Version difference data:
□ □ □ □ □

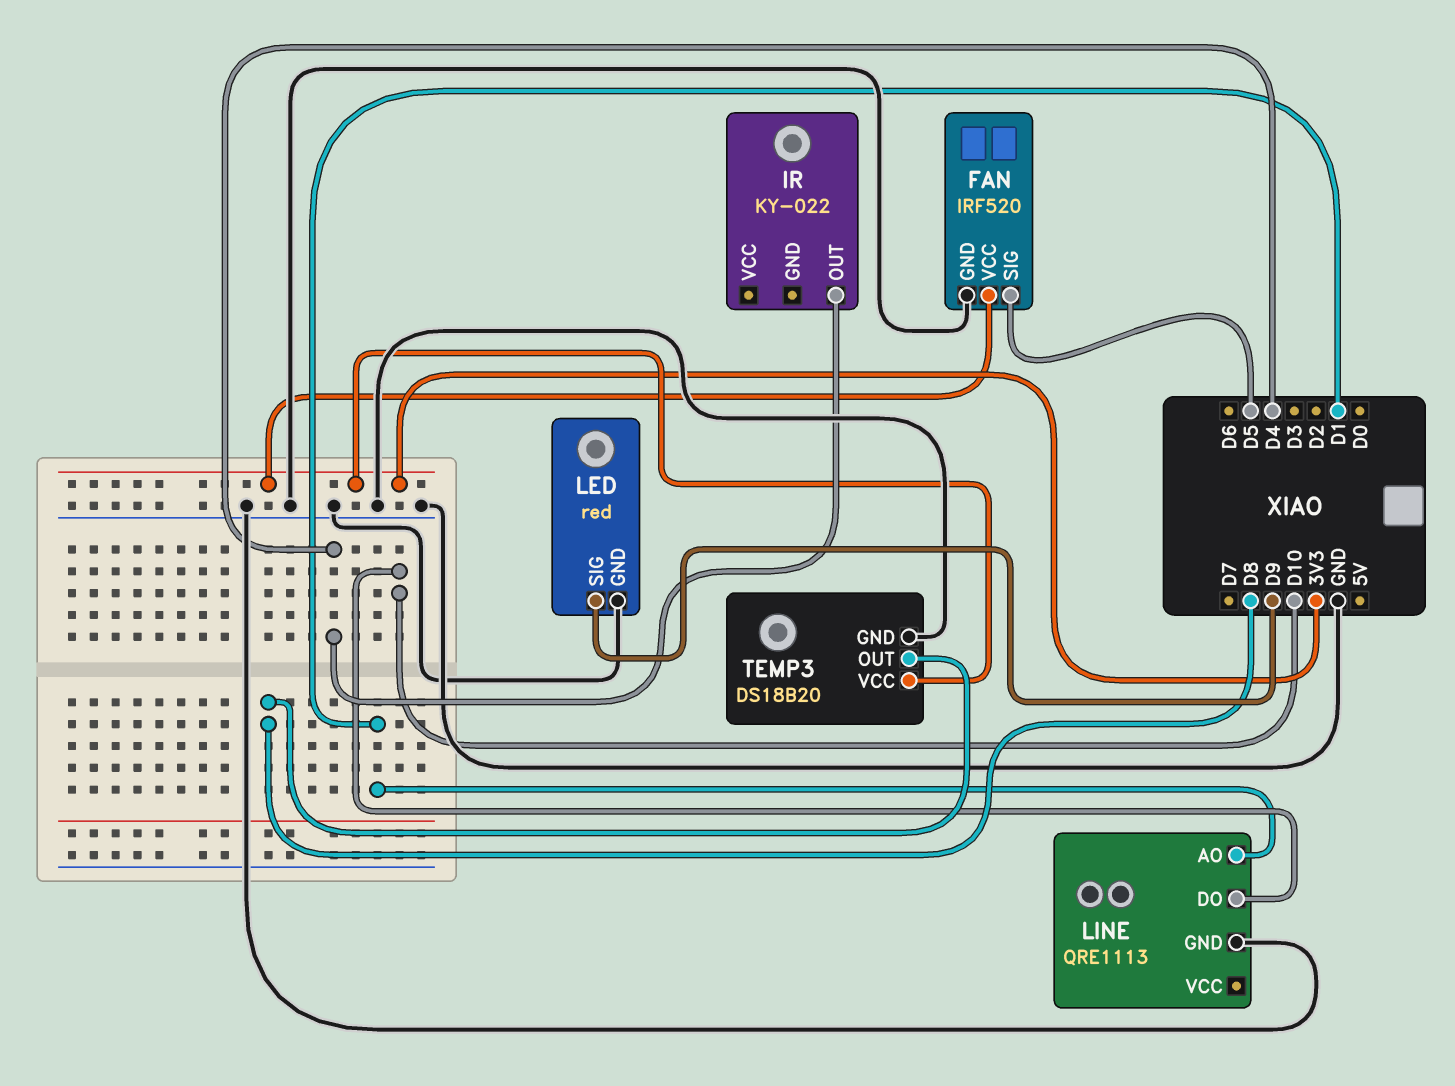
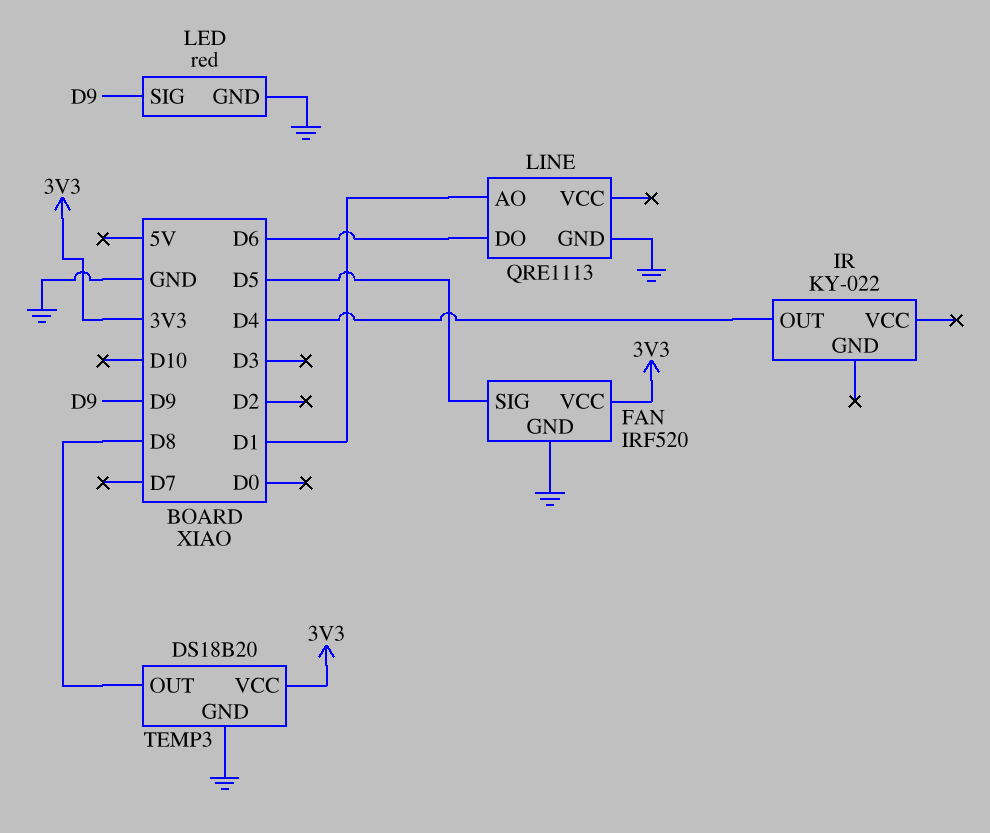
LINE pin DO: D10 -> D6

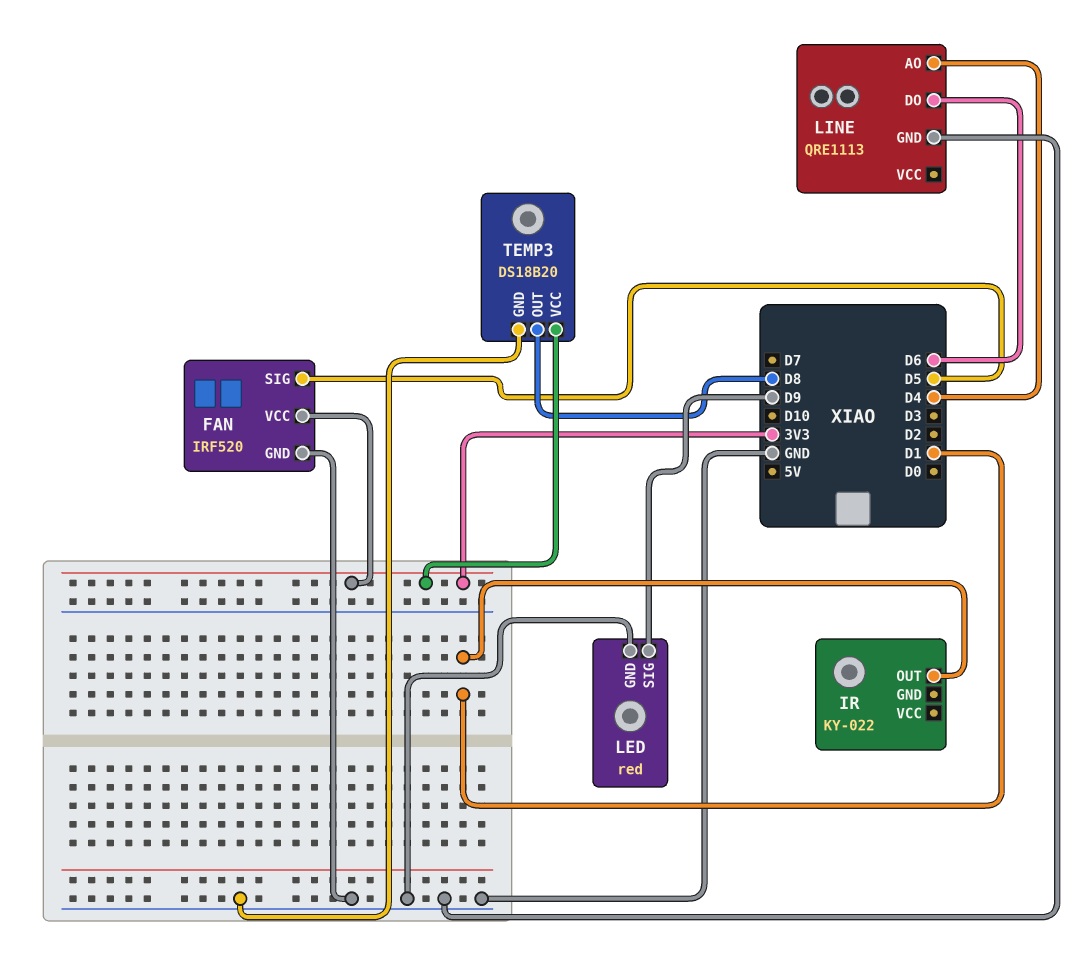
IR pin OUT: D4 -> D1
LINE pin AO: D1 -> D4

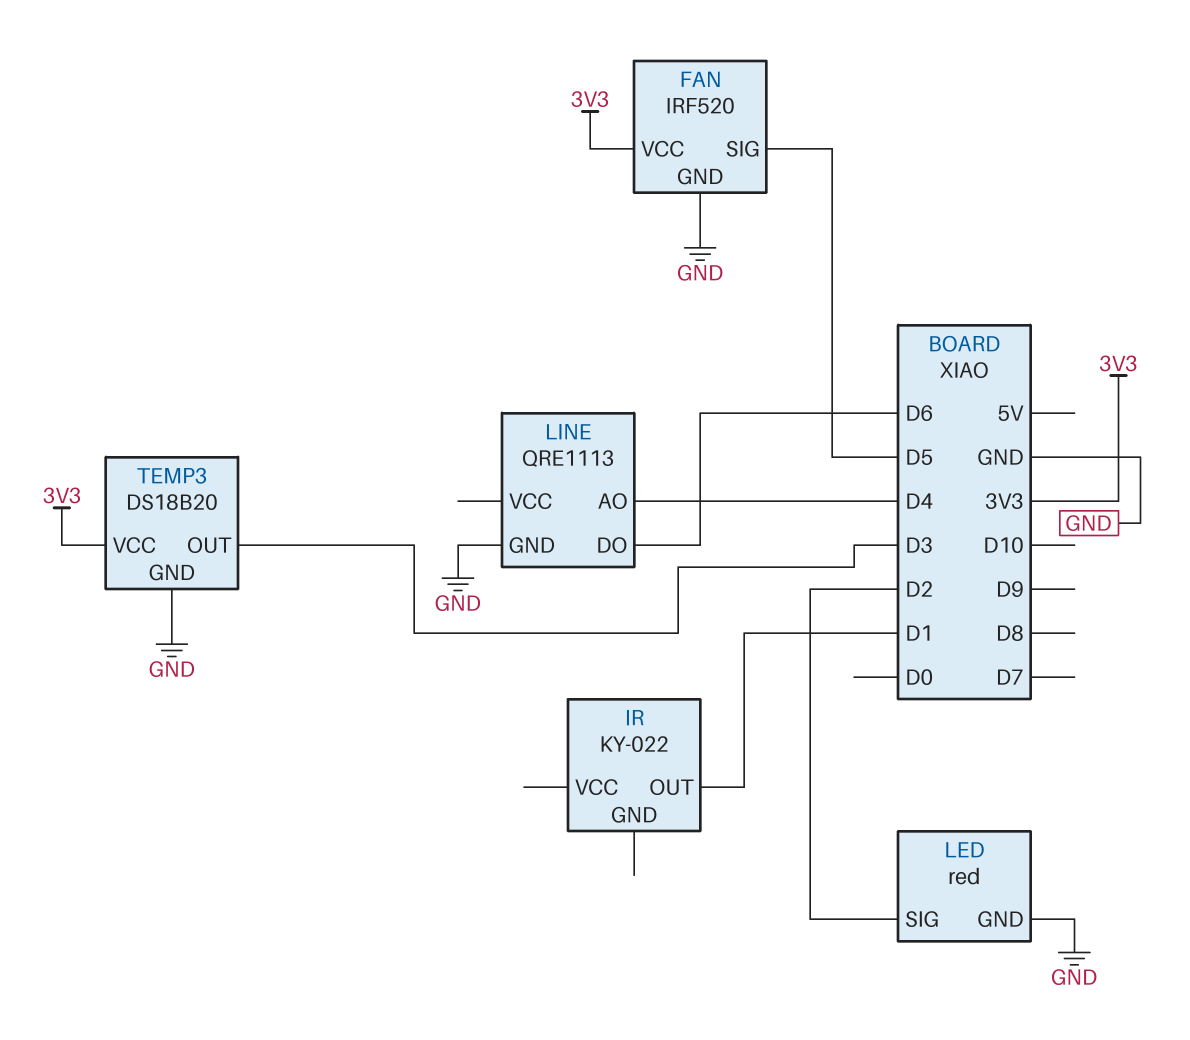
LED pin SIG: D9 -> D2
TEMP3 pin OUT: D8 -> D3

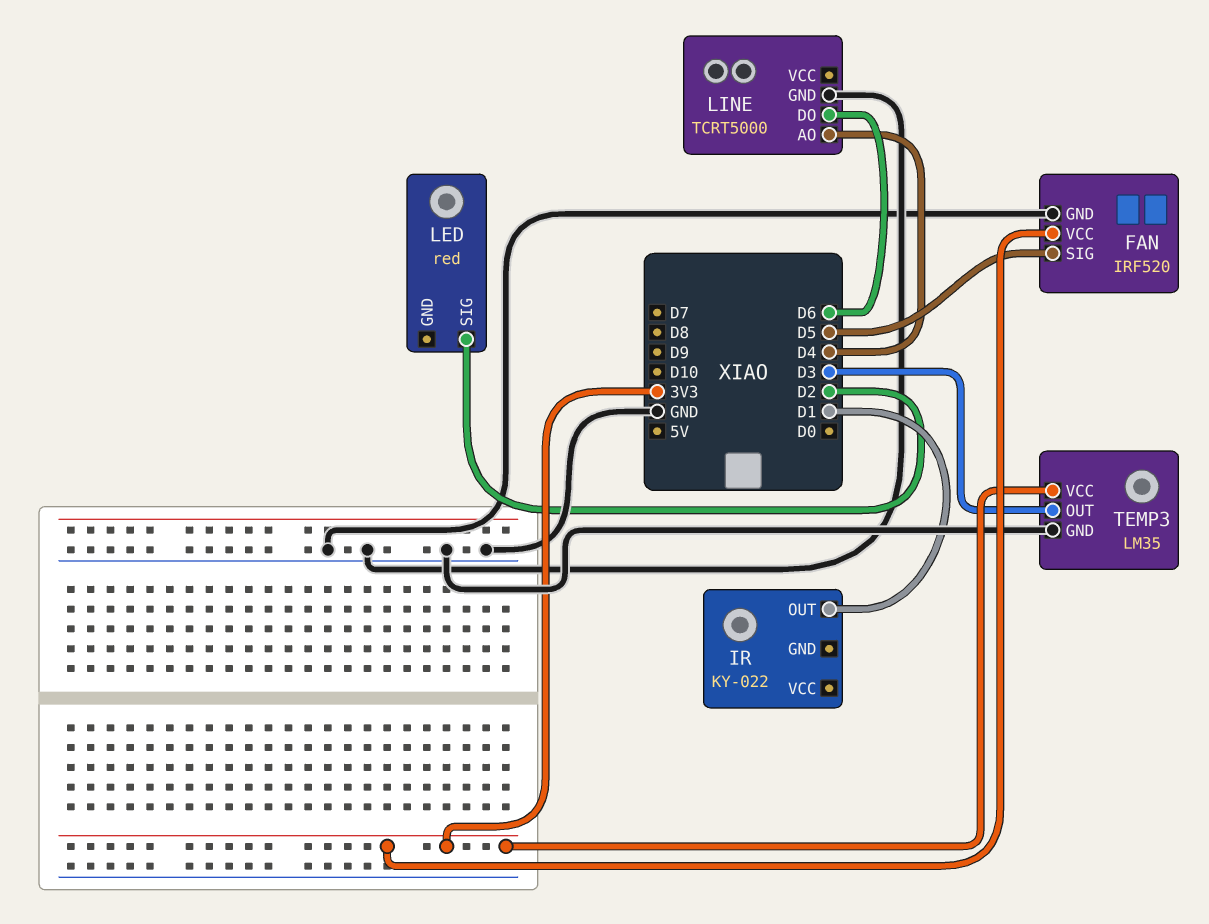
LED pin GND: GND -> none
LINE: QRE1113 -> TCRT5000
TEMP3: DS18B20 -> LM35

□ □ □ □ □

• _Task directions_: With the pictures removed, return the data above word for word.

• _Finished exercise_:
LINE pin DO: D10 -> D6

IR pin OUT: D4 -> D1
LINE pin AO: D1 -> D4

LED pin SIG: D9 -> D2
TEMP3 pin OUT: D8 -> D3

LED pin GND: GND -> none
LINE: QRE1113 -> TCRT5000
TEMP3: DS18B20 -> LM35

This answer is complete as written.